MATERIAL SHOWN >>
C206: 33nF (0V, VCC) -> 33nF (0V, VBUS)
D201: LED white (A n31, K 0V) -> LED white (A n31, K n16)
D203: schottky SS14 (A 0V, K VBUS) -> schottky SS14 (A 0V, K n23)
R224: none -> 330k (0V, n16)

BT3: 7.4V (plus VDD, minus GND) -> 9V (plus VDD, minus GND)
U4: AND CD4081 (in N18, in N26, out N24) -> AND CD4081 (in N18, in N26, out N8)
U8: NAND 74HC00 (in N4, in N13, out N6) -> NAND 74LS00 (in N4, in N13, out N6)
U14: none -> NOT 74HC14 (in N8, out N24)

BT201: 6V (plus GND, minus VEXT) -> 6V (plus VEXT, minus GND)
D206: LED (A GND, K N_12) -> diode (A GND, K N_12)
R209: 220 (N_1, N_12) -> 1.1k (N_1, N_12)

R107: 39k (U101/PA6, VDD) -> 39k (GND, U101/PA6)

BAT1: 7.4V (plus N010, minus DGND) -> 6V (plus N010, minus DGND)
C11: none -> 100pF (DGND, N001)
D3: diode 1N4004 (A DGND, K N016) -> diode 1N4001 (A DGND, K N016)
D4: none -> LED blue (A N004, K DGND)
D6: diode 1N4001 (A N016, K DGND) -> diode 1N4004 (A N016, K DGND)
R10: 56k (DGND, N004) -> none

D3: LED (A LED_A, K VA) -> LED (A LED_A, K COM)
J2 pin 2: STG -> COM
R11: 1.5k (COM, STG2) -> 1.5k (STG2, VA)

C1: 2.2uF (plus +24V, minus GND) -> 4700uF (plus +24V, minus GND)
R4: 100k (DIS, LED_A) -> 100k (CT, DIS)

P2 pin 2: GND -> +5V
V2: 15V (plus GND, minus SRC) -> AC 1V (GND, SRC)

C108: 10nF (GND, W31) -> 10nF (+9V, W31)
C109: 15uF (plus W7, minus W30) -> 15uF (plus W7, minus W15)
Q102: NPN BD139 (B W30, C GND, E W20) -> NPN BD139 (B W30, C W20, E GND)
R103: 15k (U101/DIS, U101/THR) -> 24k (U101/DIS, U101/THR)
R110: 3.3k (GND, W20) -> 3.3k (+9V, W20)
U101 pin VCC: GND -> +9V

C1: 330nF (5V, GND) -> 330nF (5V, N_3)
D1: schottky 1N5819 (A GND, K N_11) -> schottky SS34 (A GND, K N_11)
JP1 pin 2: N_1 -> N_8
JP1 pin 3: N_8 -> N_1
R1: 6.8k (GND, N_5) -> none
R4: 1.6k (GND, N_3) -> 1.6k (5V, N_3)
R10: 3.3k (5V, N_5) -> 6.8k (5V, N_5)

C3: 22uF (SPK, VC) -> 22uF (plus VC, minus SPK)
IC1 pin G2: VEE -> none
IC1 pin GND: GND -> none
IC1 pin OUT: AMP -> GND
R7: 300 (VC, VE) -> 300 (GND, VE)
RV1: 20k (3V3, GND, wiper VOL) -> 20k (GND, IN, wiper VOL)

TRY IT >> Write out again only the lines from the one with "IC1 pin OUT: AMP -> GND" through the last line of the records above. Keep every word as it stands.

FINISHED EXERCISE >>
IC1 pin OUT: AMP -> GND
R7: 300 (VC, VE) -> 300 (GND, VE)
RV1: 20k (3V3, GND, wiper VOL) -> 20k (GND, IN, wiper VOL)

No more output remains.